* ABOUT THIS TASK *
Every entry below is to be returned unchanged. Images are not part of the copy.

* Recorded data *
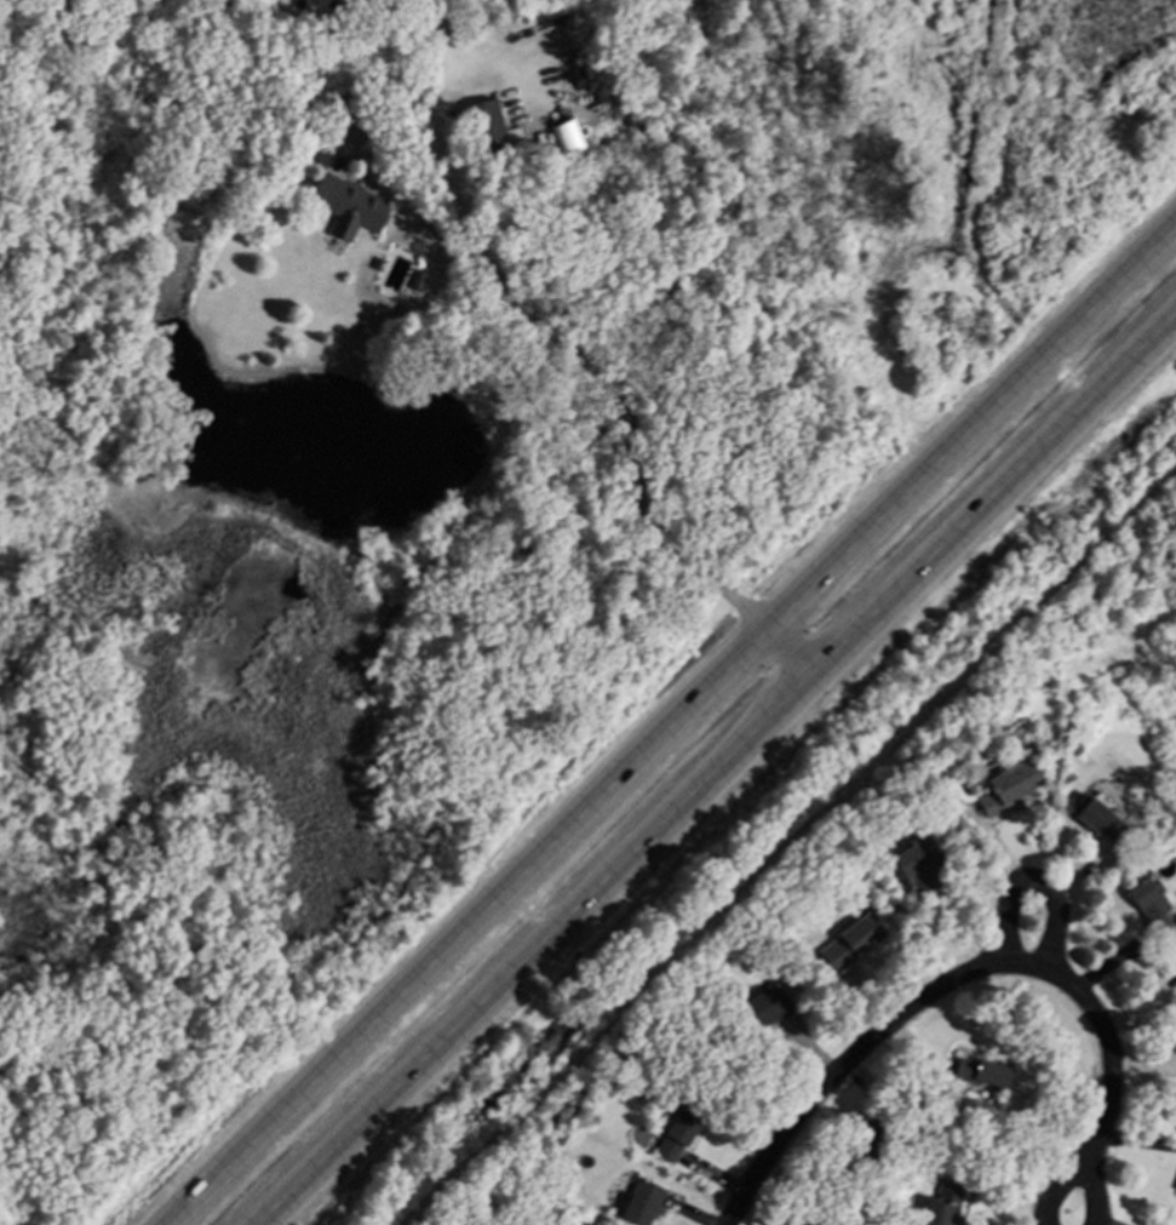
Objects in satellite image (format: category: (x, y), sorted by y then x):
building: (489, 131)
building: (350, 211)
road: (800, 656)
road: (678, 732)
road: (720, 780)
building: (1012, 790)
building: (1104, 824)
road: (794, 846)
building: (923, 862)
building: (1154, 909)
building: (854, 946)
road: (1034, 950)
building: (762, 1014)
road: (848, 1060)
building: (984, 1076)
road: (1100, 1084)
building: (680, 1139)
building: (644, 1205)
building: (944, 1206)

* ANSWER TO THE EXERCISE *
Objects in satellite image (format: category: (x, y), sorted by y then x):
building: (489, 131)
building: (350, 211)
road: (800, 656)
road: (678, 732)
road: (720, 780)
building: (1012, 790)
building: (1104, 824)
road: (794, 846)
building: (923, 862)
building: (1154, 909)
building: (854, 946)
road: (1034, 950)
building: (762, 1014)
road: (848, 1060)
building: (984, 1076)
road: (1100, 1084)
building: (680, 1139)
building: (644, 1205)
building: (944, 1206)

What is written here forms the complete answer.